__Given entries__:
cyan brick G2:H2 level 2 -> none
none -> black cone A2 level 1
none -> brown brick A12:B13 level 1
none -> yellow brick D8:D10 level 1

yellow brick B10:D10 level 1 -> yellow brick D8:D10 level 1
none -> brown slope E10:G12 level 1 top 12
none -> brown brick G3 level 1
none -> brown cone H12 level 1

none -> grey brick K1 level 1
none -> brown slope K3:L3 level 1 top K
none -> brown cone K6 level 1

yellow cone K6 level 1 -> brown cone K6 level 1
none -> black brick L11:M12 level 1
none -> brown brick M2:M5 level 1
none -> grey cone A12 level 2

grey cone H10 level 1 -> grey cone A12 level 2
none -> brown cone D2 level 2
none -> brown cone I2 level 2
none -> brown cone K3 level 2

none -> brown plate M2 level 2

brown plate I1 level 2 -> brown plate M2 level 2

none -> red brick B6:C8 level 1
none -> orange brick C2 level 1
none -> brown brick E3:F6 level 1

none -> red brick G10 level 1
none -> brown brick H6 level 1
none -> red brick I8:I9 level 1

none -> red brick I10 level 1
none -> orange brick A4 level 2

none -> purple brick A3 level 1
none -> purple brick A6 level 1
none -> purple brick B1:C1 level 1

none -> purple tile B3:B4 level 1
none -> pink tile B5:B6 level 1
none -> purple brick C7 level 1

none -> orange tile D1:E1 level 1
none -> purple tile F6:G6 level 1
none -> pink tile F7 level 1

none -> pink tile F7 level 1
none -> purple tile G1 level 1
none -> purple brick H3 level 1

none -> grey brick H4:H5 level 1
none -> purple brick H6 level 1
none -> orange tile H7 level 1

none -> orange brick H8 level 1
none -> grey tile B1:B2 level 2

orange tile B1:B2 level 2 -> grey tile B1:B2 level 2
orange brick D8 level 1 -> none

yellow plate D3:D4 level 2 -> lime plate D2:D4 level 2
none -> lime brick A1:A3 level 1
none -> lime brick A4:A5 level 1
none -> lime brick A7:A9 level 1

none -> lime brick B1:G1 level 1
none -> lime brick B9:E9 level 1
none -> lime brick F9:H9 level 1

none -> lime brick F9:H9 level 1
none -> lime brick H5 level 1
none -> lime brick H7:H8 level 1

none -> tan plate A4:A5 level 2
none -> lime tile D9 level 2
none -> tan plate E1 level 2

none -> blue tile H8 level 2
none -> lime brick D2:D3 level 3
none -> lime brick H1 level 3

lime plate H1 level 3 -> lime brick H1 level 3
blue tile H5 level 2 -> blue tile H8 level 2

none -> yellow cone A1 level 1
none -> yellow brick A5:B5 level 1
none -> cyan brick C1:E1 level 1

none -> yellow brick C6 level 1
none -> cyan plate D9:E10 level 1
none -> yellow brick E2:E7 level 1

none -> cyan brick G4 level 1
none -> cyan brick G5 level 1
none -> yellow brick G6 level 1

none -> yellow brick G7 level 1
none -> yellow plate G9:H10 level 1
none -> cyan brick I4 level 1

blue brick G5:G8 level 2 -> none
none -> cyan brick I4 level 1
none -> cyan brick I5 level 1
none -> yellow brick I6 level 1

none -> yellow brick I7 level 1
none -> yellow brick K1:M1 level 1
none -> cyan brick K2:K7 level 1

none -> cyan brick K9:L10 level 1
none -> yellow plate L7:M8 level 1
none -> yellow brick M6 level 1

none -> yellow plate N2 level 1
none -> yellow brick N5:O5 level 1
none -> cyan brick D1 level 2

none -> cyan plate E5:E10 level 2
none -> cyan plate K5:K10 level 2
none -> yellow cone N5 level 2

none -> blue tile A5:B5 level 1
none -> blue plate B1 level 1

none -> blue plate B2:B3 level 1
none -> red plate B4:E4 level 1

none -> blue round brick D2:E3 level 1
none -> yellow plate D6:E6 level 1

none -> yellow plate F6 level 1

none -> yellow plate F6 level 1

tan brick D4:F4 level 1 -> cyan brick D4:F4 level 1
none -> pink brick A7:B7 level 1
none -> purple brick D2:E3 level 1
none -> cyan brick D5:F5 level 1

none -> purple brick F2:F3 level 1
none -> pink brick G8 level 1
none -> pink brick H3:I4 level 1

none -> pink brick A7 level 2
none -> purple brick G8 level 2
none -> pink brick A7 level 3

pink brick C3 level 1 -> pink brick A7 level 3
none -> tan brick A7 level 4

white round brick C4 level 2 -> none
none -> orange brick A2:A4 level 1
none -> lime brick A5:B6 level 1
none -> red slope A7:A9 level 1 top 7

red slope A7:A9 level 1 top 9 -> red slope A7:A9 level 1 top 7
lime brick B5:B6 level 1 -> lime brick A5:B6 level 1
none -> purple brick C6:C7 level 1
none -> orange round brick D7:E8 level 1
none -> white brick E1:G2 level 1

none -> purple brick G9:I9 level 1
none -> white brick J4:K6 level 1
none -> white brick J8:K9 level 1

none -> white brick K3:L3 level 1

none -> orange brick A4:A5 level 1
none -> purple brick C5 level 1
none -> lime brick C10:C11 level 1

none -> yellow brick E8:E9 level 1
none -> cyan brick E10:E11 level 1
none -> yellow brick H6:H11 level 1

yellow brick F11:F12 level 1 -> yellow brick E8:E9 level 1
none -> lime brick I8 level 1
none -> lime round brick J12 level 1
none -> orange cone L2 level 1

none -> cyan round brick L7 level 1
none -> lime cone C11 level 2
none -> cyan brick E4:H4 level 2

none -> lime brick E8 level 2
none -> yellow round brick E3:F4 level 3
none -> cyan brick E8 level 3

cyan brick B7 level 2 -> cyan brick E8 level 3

__Task directions__: Your reply should contain every record, unchanged and complete.

__Solution to this task__:
cyan brick G2:H2 level 2 -> none
none -> black cone A2 level 1
none -> brown brick A12:B13 level 1
none -> yellow brick D8:D10 level 1

yellow brick B10:D10 level 1 -> yellow brick D8:D10 level 1
none -> brown slope E10:G12 level 1 top 12
none -> brown brick G3 level 1
none -> brown cone H12 level 1

none -> grey brick K1 level 1
none -> brown slope K3:L3 level 1 top K
none -> brown cone K6 level 1

yellow cone K6 level 1 -> brown cone K6 level 1
none -> black brick L11:M12 level 1
none -> brown brick M2:M5 level 1
none -> grey cone A12 level 2

grey cone H10 level 1 -> grey cone A12 level 2
none -> brown cone D2 level 2
none -> brown cone I2 level 2
none -> brown cone K3 level 2

none -> brown plate M2 level 2

brown plate I1 level 2 -> brown plate M2 level 2

none -> red brick B6:C8 level 1
none -> orange brick C2 level 1
none -> brown brick E3:F6 level 1

none -> red brick G10 level 1
none -> brown brick H6 level 1
none -> red brick I8:I9 level 1

none -> red brick I10 level 1
none -> orange brick A4 level 2

none -> purple brick A3 level 1
none -> purple brick A6 level 1
none -> purple brick B1:C1 level 1

none -> purple tile B3:B4 level 1
none -> pink tile B5:B6 level 1
none -> purple brick C7 level 1

none -> orange tile D1:E1 level 1
none -> purple tile F6:G6 level 1
none -> pink tile F7 level 1

none -> pink tile F7 level 1
none -> purple tile G1 level 1
none -> purple brick H3 level 1

none -> grey brick H4:H5 level 1
none -> purple brick H6 level 1
none -> orange tile H7 level 1

none -> orange brick H8 level 1
none -> grey tile B1:B2 level 2

orange tile B1:B2 level 2 -> grey tile B1:B2 level 2
orange brick D8 level 1 -> none

yellow plate D3:D4 level 2 -> lime plate D2:D4 level 2
none -> lime brick A1:A3 level 1
none -> lime brick A4:A5 level 1
none -> lime brick A7:A9 level 1

none -> lime brick B1:G1 level 1
none -> lime brick B9:E9 level 1
none -> lime brick F9:H9 level 1

none -> lime brick F9:H9 level 1
none -> lime brick H5 level 1
none -> lime brick H7:H8 level 1

none -> tan plate A4:A5 level 2
none -> lime tile D9 level 2
none -> tan plate E1 level 2

none -> blue tile H8 level 2
none -> lime brick D2:D3 level 3
none -> lime brick H1 level 3

lime plate H1 level 3 -> lime brick H1 level 3
blue tile H5 level 2 -> blue tile H8 level 2

none -> yellow cone A1 level 1
none -> yellow brick A5:B5 level 1
none -> cyan brick C1:E1 level 1

none -> yellow brick C6 level 1
none -> cyan plate D9:E10 level 1
none -> yellow brick E2:E7 level 1

none -> cyan brick G4 level 1
none -> cyan brick G5 level 1
none -> yellow brick G6 level 1

none -> yellow brick G7 level 1
none -> yellow plate G9:H10 level 1
none -> cyan brick I4 level 1

blue brick G5:G8 level 2 -> none
none -> cyan brick I4 level 1
none -> cyan brick I5 level 1
none -> yellow brick I6 level 1

none -> yellow brick I7 level 1
none -> yellow brick K1:M1 level 1
none -> cyan brick K2:K7 level 1

none -> cyan brick K9:L10 level 1
none -> yellow plate L7:M8 level 1
none -> yellow brick M6 level 1

none -> yellow plate N2 level 1
none -> yellow brick N5:O5 level 1
none -> cyan brick D1 level 2

none -> cyan plate E5:E10 level 2
none -> cyan plate K5:K10 level 2
none -> yellow cone N5 level 2

none -> blue tile A5:B5 level 1
none -> blue plate B1 level 1

none -> blue plate B2:B3 level 1
none -> red plate B4:E4 level 1

none -> blue round brick D2:E3 level 1
none -> yellow plate D6:E6 level 1

none -> yellow plate F6 level 1

none -> yellow plate F6 level 1

tan brick D4:F4 level 1 -> cyan brick D4:F4 level 1
none -> pink brick A7:B7 level 1
none -> purple brick D2:E3 level 1
none -> cyan brick D5:F5 level 1

none -> purple brick F2:F3 level 1
none -> pink brick G8 level 1
none -> pink brick H3:I4 level 1

none -> pink brick A7 level 2
none -> purple brick G8 level 2
none -> pink brick A7 level 3

pink brick C3 level 1 -> pink brick A7 level 3
none -> tan brick A7 level 4

white round brick C4 level 2 -> none
none -> orange brick A2:A4 level 1
none -> lime brick A5:B6 level 1
none -> red slope A7:A9 level 1 top 7

red slope A7:A9 level 1 top 9 -> red slope A7:A9 level 1 top 7
lime brick B5:B6 level 1 -> lime brick A5:B6 level 1
none -> purple brick C6:C7 level 1
none -> orange round brick D7:E8 level 1
none -> white brick E1:G2 level 1

none -> purple brick G9:I9 level 1
none -> white brick J4:K6 level 1
none -> white brick J8:K9 level 1

none -> white brick K3:L3 level 1

none -> orange brick A4:A5 level 1
none -> purple brick C5 level 1
none -> lime brick C10:C11 level 1

none -> yellow brick E8:E9 level 1
none -> cyan brick E10:E11 level 1
none -> yellow brick H6:H11 level 1

yellow brick F11:F12 level 1 -> yellow brick E8:E9 level 1
none -> lime brick I8 level 1
none -> lime round brick J12 level 1
none -> orange cone L2 level 1

none -> cyan round brick L7 level 1
none -> lime cone C11 level 2
none -> cyan brick E4:H4 level 2

none -> lime brick E8 level 2
none -> yellow round brick E3:F4 level 3
none -> cyan brick E8 level 3

cyan brick B7 level 2 -> cyan brick E8 level 3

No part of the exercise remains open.